*Exercise details*
Nothing but the lines from the one containing "Q6: NPN 2N3904" through the end of the data should be retyped, exactly as they stand, and pictures should not be retyped.
BEGIN Task data
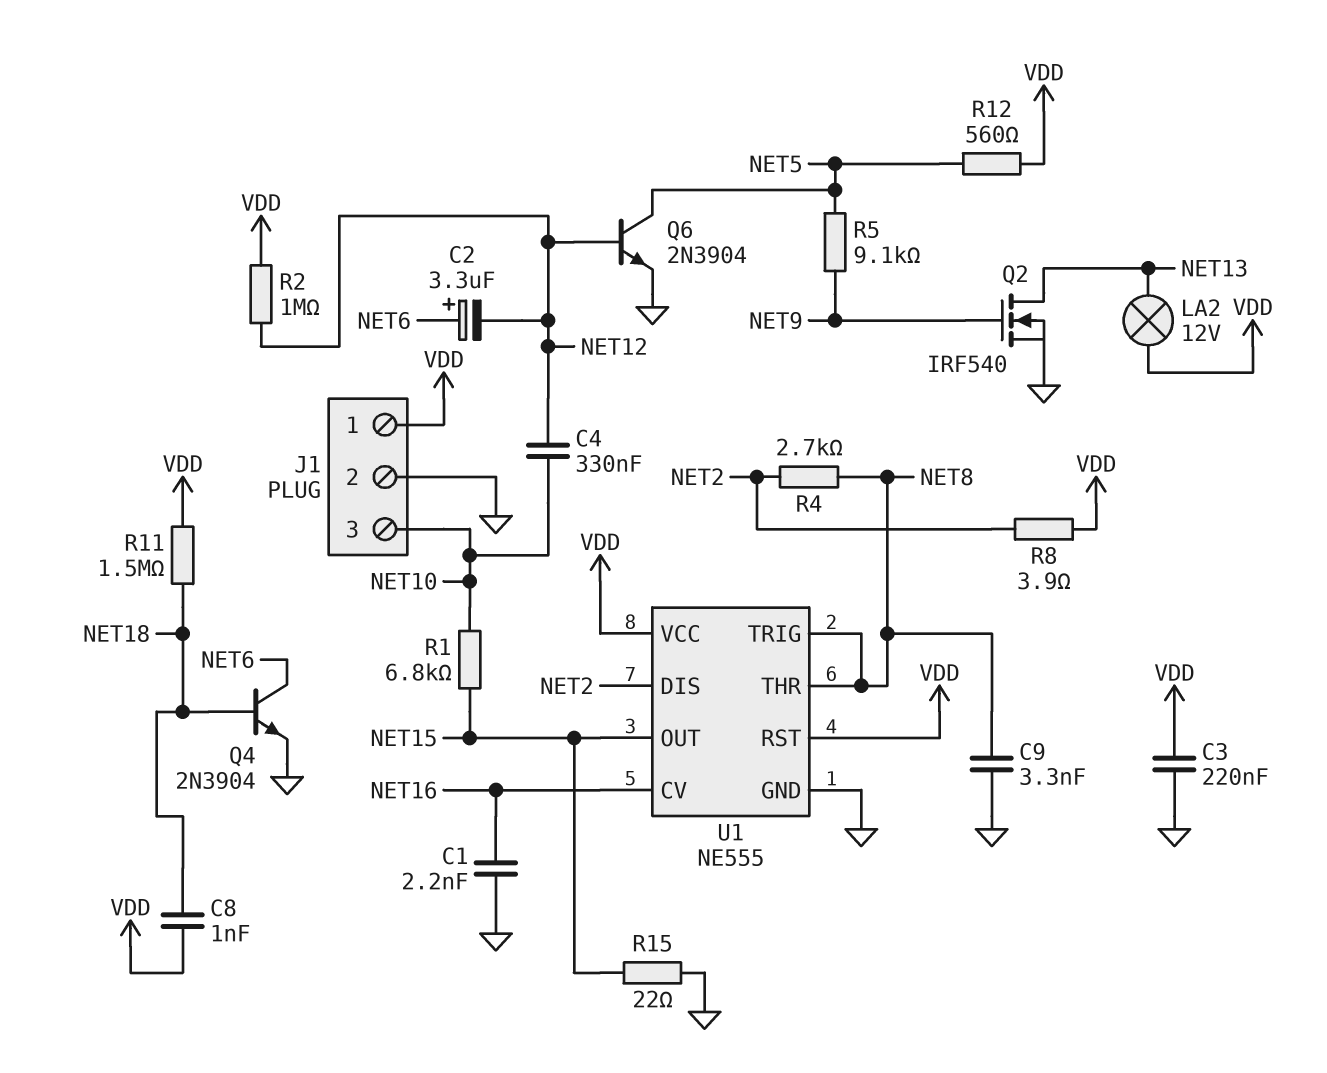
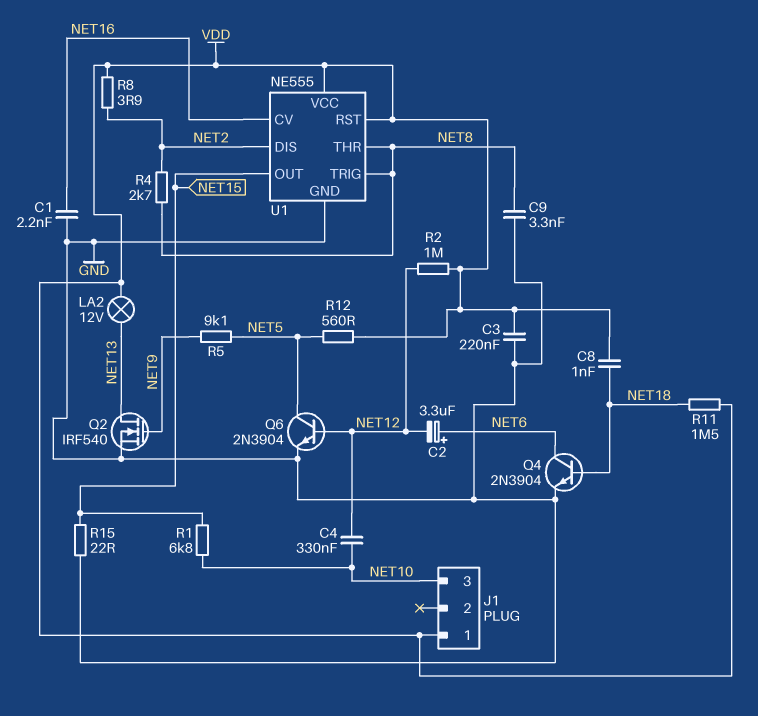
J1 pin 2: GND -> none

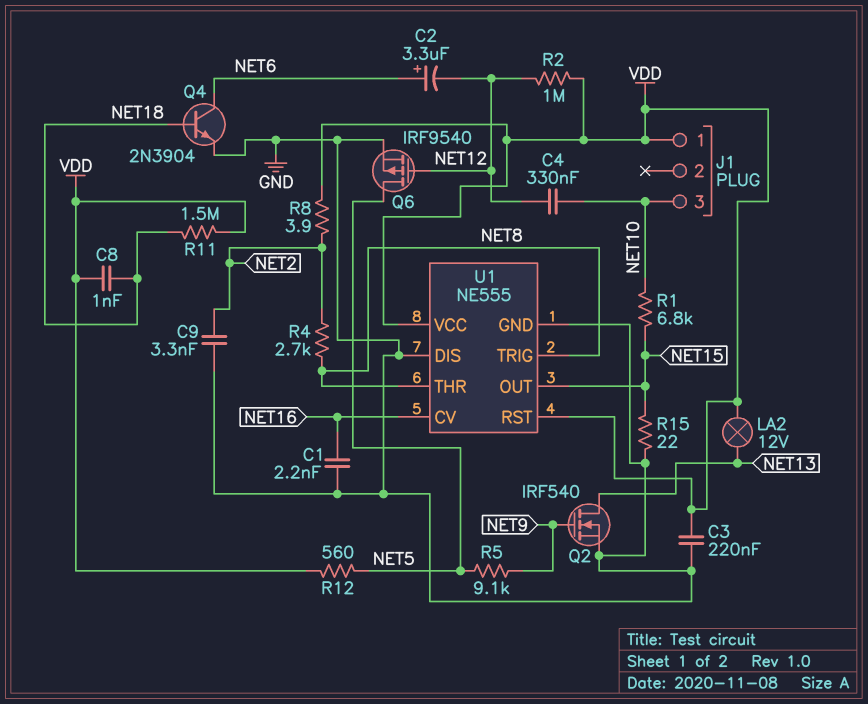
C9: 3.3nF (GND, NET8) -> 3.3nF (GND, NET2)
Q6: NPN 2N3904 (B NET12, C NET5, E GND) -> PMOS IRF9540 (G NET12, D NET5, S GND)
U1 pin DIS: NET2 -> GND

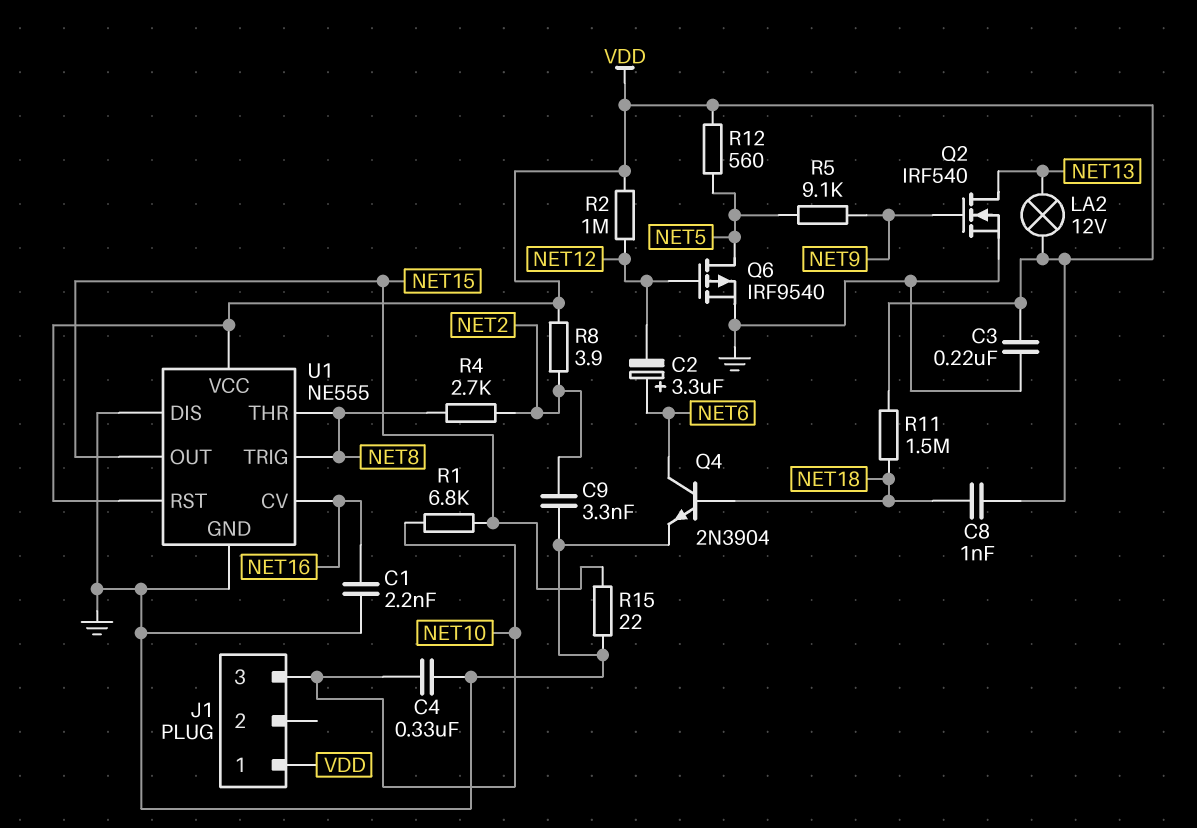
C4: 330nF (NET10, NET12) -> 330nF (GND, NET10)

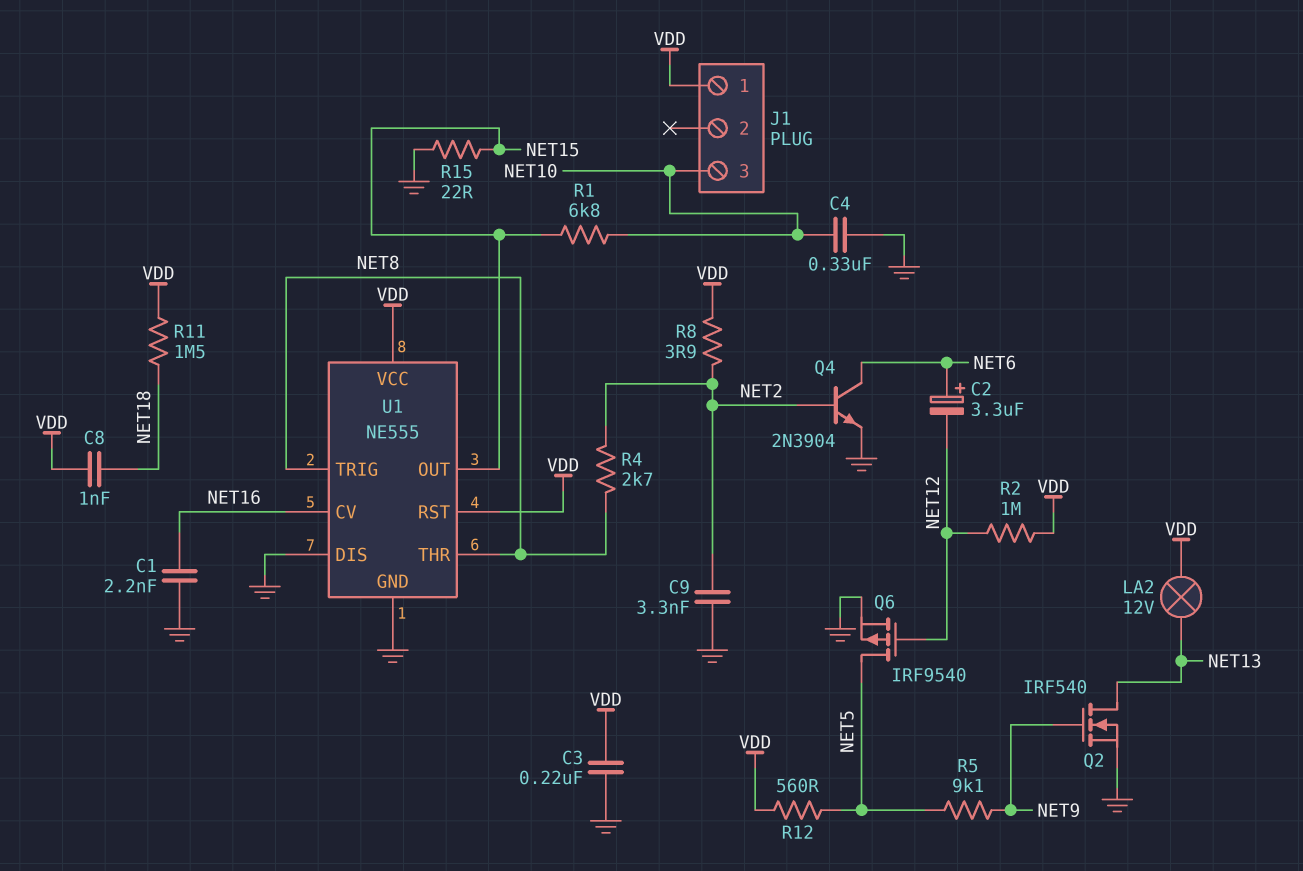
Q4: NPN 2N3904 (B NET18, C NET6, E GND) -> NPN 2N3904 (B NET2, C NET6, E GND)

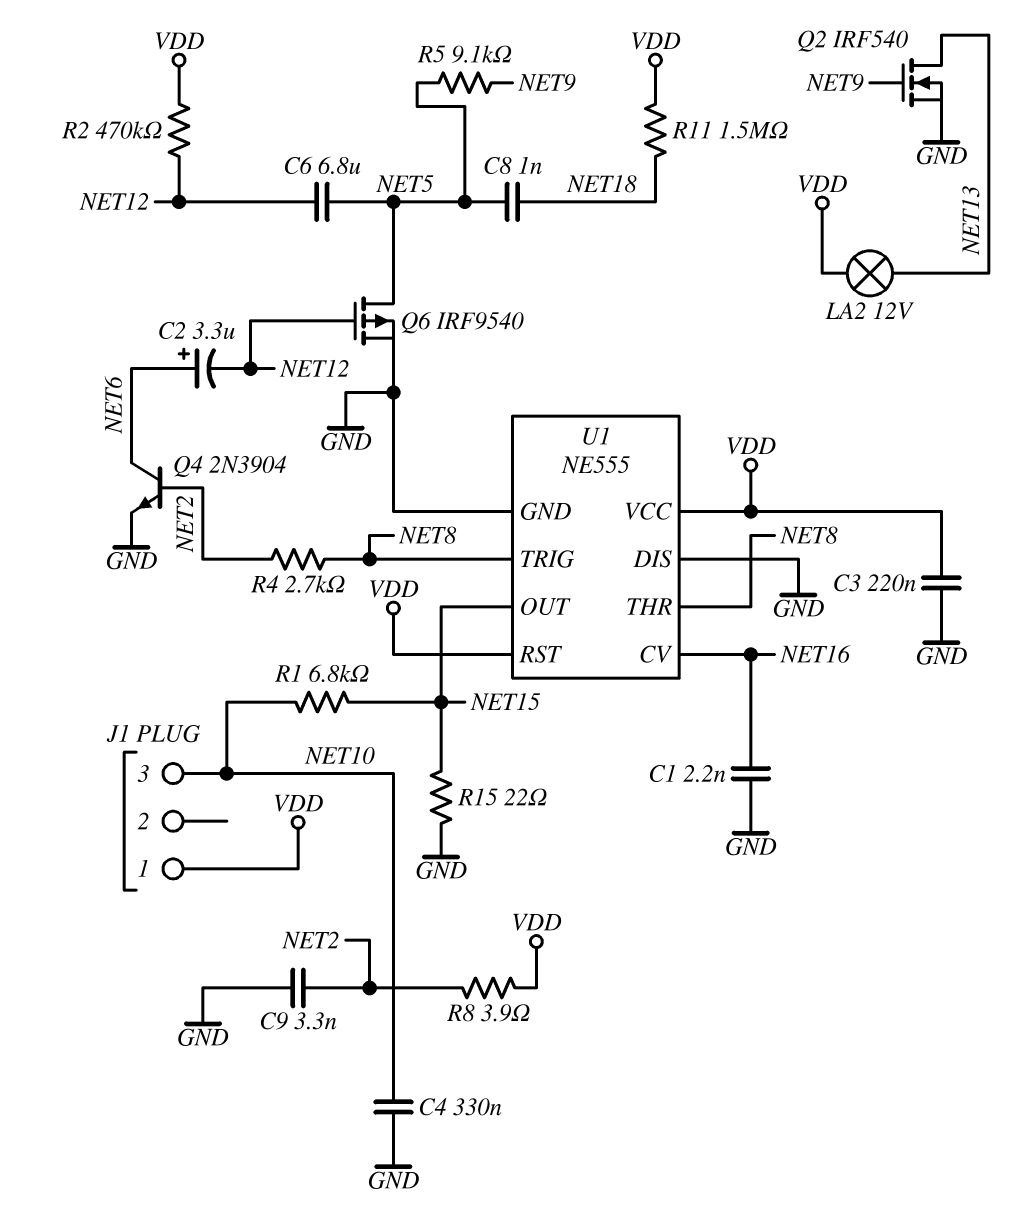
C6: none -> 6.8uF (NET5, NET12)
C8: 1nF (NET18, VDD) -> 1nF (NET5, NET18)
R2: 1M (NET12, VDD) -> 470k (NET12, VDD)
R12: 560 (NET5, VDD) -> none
END Task data
*Response*
Q6: NPN 2N3904 (B NET12, C NET5, E GND) -> PMOS IRF9540 (G NET12, D NET5, S GND)
U1 pin DIS: NET2 -> GND

C4: 330nF (NET10, NET12) -> 330nF (GND, NET10)

Q4: NPN 2N3904 (B NET18, C NET6, E GND) -> NPN 2N3904 (B NET2, C NET6, E GND)

C6: none -> 6.8uF (NET5, NET12)
C8: 1nF (NET18, VDD) -> 1nF (NET5, NET18)
R2: 1M (NET12, VDD) -> 470k (NET12, VDD)
R12: 560 (NET5, VDD) -> none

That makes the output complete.